:: Material for this exercise ::
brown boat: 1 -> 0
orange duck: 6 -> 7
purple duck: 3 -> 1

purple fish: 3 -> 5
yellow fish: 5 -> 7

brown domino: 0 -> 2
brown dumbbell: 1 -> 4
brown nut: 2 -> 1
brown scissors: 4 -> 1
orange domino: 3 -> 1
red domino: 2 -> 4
:::
:: Material for this exercise ::
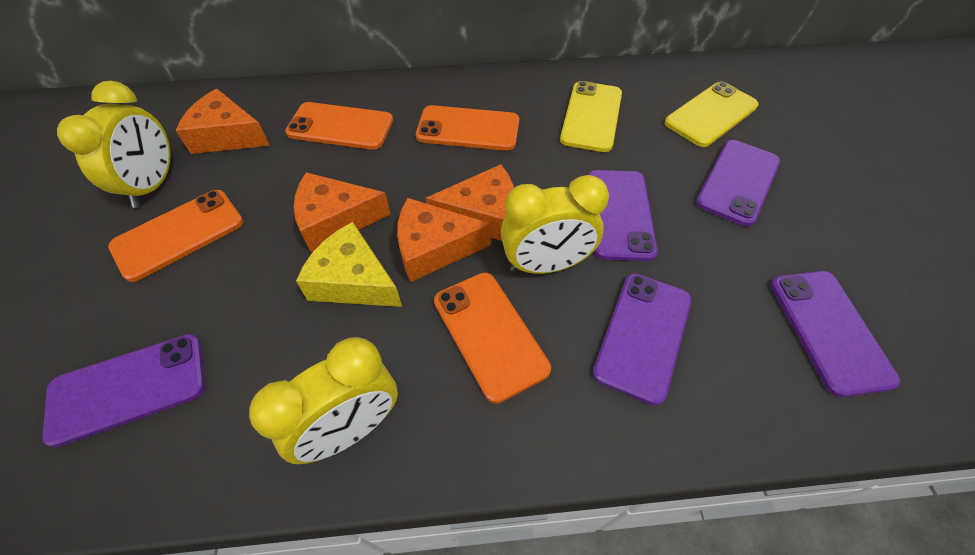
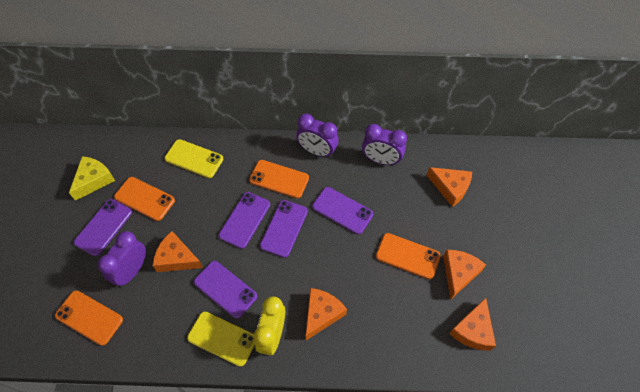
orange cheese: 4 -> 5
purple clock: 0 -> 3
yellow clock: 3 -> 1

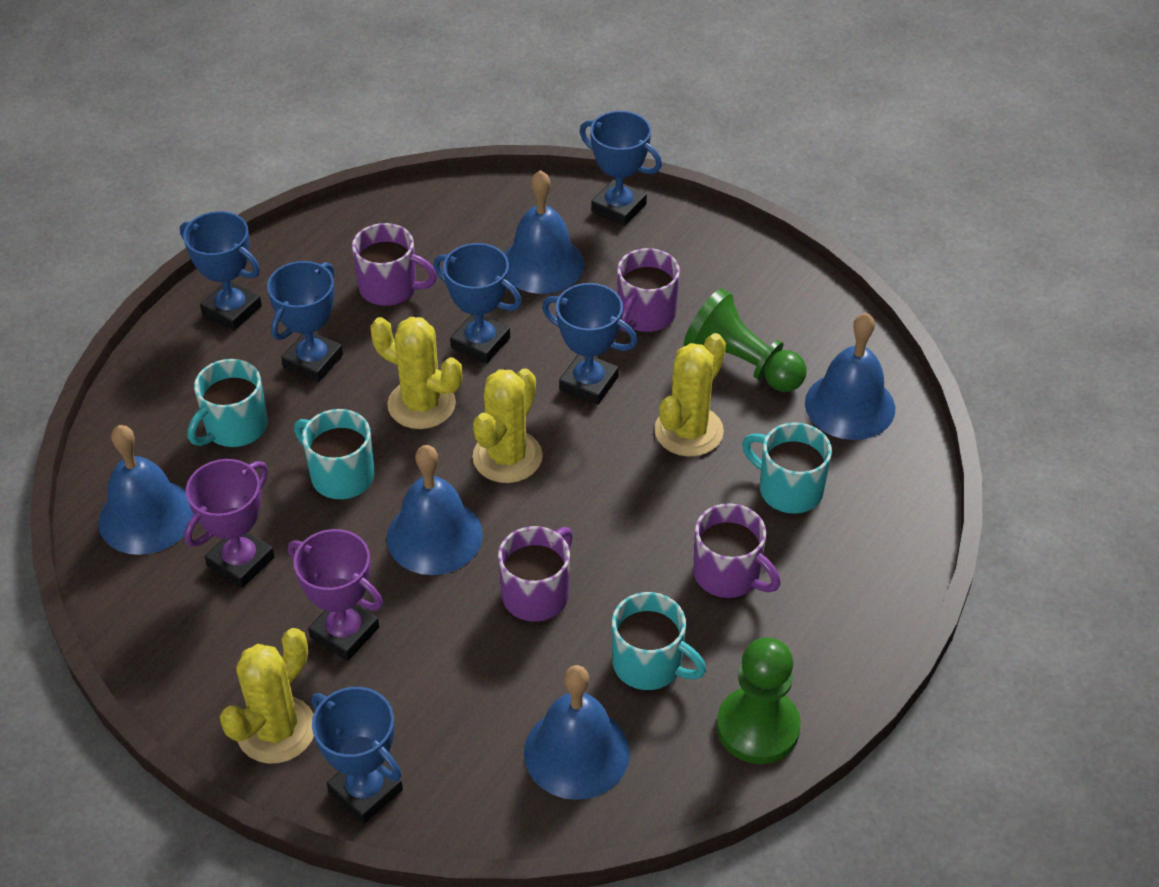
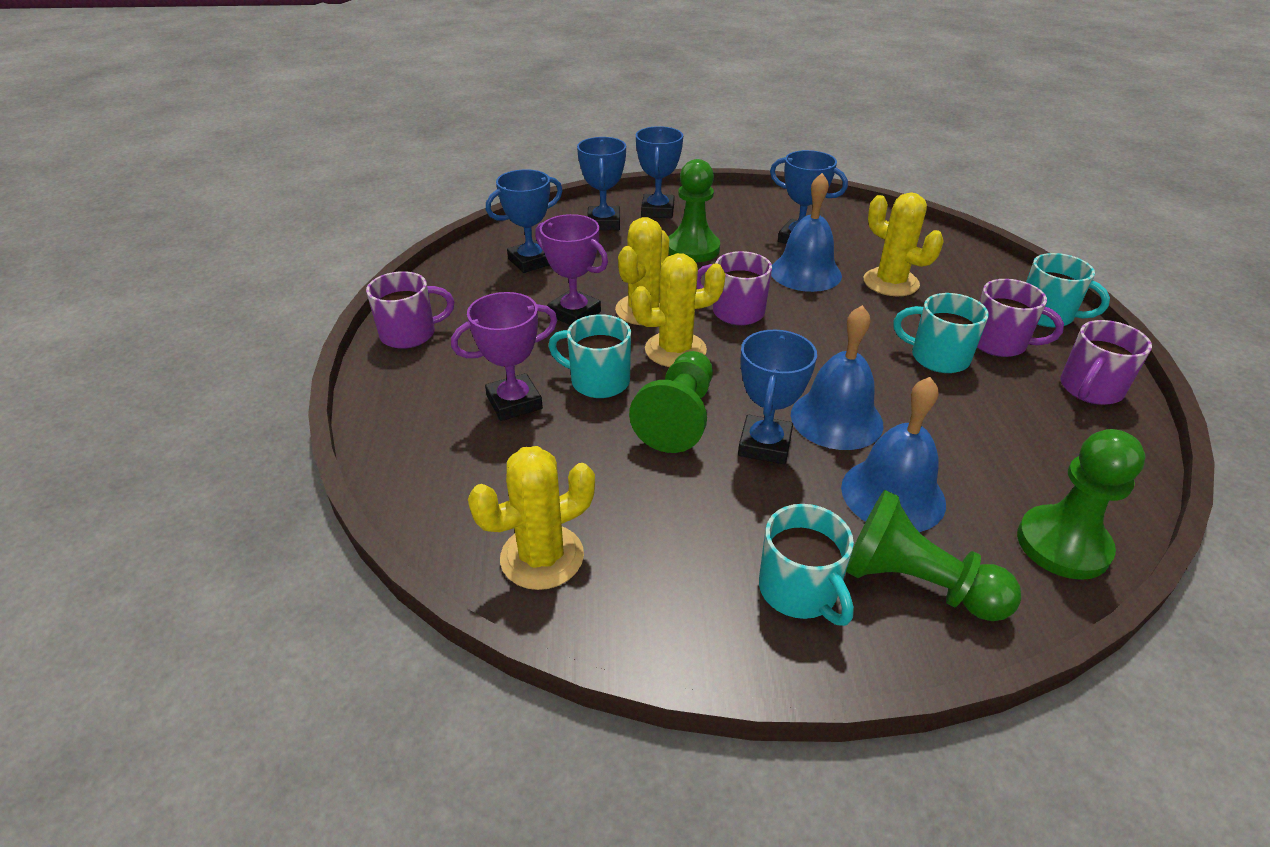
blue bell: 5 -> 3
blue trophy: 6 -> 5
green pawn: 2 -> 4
:::
What you will do: Reproduce each line of the records in which the word "orange" appears.

Answer box:
orange duck: 6 -> 7
orange domino: 3 -> 1
orange cheese: 4 -> 5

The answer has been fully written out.